▼▼▼
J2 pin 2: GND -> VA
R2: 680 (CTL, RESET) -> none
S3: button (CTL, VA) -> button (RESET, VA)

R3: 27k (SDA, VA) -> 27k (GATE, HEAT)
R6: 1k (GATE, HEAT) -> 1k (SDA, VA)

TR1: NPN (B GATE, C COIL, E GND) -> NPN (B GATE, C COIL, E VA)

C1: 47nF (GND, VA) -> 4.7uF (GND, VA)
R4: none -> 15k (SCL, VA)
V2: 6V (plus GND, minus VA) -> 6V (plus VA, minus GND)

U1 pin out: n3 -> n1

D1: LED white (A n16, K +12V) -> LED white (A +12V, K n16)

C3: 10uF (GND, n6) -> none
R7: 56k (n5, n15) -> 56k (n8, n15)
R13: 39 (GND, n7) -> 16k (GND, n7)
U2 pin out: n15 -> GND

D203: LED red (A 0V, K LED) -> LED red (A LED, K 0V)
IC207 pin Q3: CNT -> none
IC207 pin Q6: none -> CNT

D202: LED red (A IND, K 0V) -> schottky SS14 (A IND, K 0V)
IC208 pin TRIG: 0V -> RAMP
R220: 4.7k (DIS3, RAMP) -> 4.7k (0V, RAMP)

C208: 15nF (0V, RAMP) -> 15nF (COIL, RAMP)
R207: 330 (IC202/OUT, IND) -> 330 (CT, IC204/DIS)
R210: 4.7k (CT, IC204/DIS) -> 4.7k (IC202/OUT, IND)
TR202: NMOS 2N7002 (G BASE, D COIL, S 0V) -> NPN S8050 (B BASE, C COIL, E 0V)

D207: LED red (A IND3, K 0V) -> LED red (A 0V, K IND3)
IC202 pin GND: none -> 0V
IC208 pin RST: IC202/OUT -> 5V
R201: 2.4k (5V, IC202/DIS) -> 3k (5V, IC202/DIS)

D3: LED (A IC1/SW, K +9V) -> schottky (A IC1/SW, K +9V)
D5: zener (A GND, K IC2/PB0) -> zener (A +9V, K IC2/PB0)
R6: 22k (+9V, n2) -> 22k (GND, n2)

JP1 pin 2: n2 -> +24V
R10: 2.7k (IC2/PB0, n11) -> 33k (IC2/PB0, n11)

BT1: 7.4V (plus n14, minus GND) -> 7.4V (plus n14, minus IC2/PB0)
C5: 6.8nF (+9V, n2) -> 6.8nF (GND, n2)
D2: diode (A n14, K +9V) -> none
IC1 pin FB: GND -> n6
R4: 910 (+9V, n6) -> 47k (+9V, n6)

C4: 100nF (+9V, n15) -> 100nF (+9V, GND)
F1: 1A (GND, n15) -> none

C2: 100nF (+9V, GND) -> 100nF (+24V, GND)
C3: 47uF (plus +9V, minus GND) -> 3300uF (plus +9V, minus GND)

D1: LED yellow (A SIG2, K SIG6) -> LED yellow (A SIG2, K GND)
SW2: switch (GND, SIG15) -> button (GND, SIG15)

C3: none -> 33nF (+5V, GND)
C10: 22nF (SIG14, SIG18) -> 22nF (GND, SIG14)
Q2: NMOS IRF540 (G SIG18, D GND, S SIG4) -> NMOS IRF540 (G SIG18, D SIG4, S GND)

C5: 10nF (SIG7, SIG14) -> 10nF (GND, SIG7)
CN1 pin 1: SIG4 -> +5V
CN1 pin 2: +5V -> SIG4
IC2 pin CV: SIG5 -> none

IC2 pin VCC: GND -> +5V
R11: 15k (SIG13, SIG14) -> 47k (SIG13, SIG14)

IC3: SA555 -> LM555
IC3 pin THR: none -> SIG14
▲▲▲
All lines from the first line of the listing above through the line containing "R4: 910 (+9V, n6) -> 47k (+9V, n6)" are to be retyped exactly. Leave out any other line.

J2 pin 2: GND -> VA
R2: 680 (CTL, RESET) -> none
S3: button (CTL, VA) -> button (RESET, VA)

R3: 27k (SDA, VA) -> 27k (GATE, HEAT)
R6: 1k (GATE, HEAT) -> 1k (SDA, VA)

TR1: NPN (B GATE, C COIL, E GND) -> NPN (B GATE, C COIL, E VA)

C1: 47nF (GND, VA) -> 4.7uF (GND, VA)
R4: none -> 15k (SCL, VA)
V2: 6V (plus GND, minus VA) -> 6V (plus VA, minus GND)

U1 pin out: n3 -> n1

D1: LED white (A n16, K +12V) -> LED white (A +12V, K n16)

C3: 10uF (GND, n6) -> none
R7: 56k (n5, n15) -> 56k (n8, n15)
R13: 39 (GND, n7) -> 16k (GND, n7)
U2 pin out: n15 -> GND

D203: LED red (A 0V, K LED) -> LED red (A LED, K 0V)
IC207 pin Q3: CNT -> none
IC207 pin Q6: none -> CNT

D202: LED red (A IND, K 0V) -> schottky SS14 (A IND, K 0V)
IC208 pin TRIG: 0V -> RAMP
R220: 4.7k (DIS3, RAMP) -> 4.7k (0V, RAMP)

C208: 15nF (0V, RAMP) -> 15nF (COIL, RAMP)
R207: 330 (IC202/OUT, IND) -> 330 (CT, IC204/DIS)
R210: 4.7k (CT, IC204/DIS) -> 4.7k (IC202/OUT, IND)
TR202: NMOS 2N7002 (G BASE, D COIL, S 0V) -> NPN S8050 (B BASE, C COIL, E 0V)

D207: LED red (A IND3, K 0V) -> LED red (A 0V, K IND3)
IC202 pin GND: none -> 0V
IC208 pin RST: IC202/OUT -> 5V
R201: 2.4k (5V, IC202/DIS) -> 3k (5V, IC202/DIS)

D3: LED (A IC1/SW, K +9V) -> schottky (A IC1/SW, K +9V)
D5: zener (A GND, K IC2/PB0) -> zener (A +9V, K IC2/PB0)
R6: 22k (+9V, n2) -> 22k (GND, n2)

JP1 pin 2: n2 -> +24V
R10: 2.7k (IC2/PB0, n11) -> 33k (IC2/PB0, n11)

BT1: 7.4V (plus n14, minus GND) -> 7.4V (plus n14, minus IC2/PB0)
C5: 6.8nF (+9V, n2) -> 6.8nF (GND, n2)
D2: diode (A n14, K +9V) -> none
IC1 pin FB: GND -> n6
R4: 910 (+9V, n6) -> 47k (+9V, n6)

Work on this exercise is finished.